▶ WHAT TO WORK ON:
Lines from the one containing "black domino: 2 -> 1" through the last one in the data below: write them out word for word, and only them.

▶ COLLECTED MATERIAL:
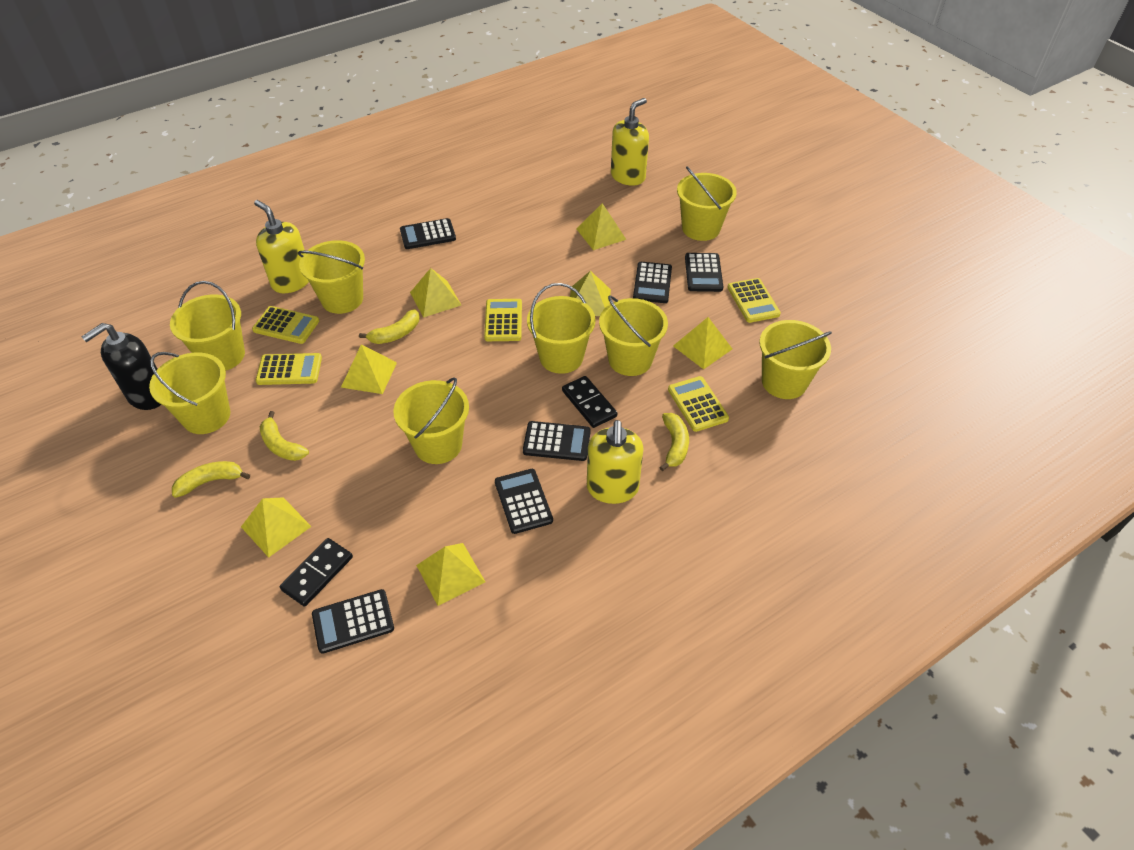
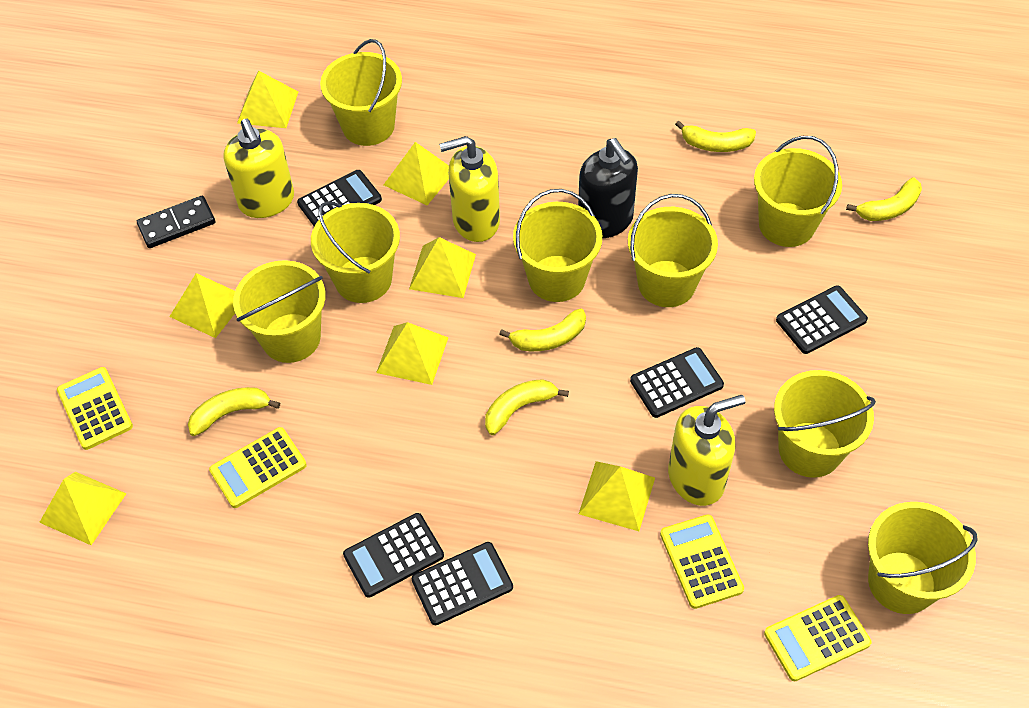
black calculator: 6 -> 5
black domino: 2 -> 1
yellow banana: 4 -> 5
yellow calculator: 5 -> 4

▶ PROBLEM SOLUTION:
black domino: 2 -> 1
yellow banana: 4 -> 5
yellow calculator: 5 -> 4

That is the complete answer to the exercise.